* _EXERCISE INSTRUCTIONS_: Return, word for word, the lines of the listing below from the one with "blue goblet: 1 -> 4" through the one with "grey truck: 4 -> 1", and no other lines.

* _DATASET RECORDS_:

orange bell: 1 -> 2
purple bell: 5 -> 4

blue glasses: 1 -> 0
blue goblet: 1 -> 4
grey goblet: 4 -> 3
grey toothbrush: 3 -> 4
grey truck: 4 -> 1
--
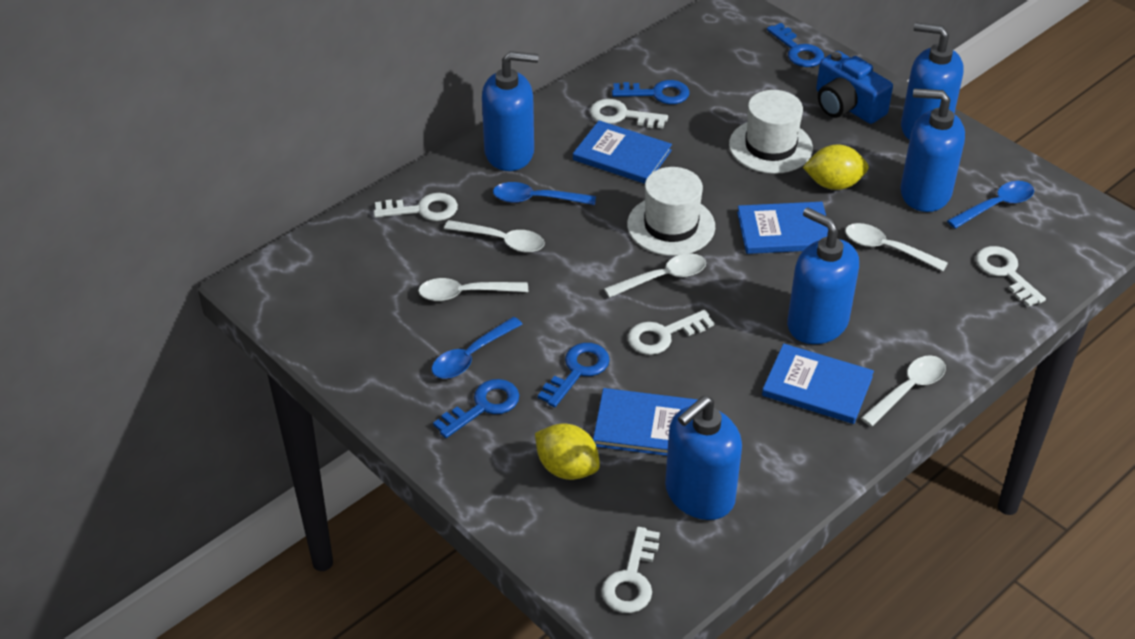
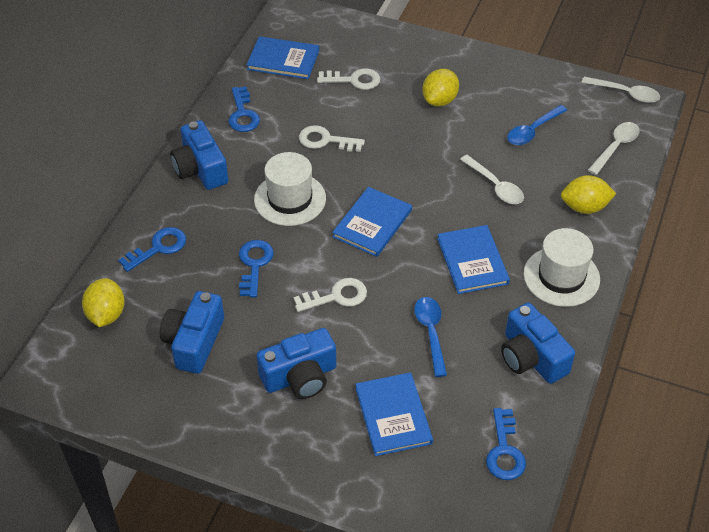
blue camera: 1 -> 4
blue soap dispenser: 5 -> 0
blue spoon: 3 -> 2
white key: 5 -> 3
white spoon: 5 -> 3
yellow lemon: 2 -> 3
* * *
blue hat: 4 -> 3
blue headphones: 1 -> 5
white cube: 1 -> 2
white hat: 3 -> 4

* _WRITTEN ANSWER_:
blue goblet: 1 -> 4
grey goblet: 4 -> 3
grey toothbrush: 3 -> 4
grey truck: 4 -> 1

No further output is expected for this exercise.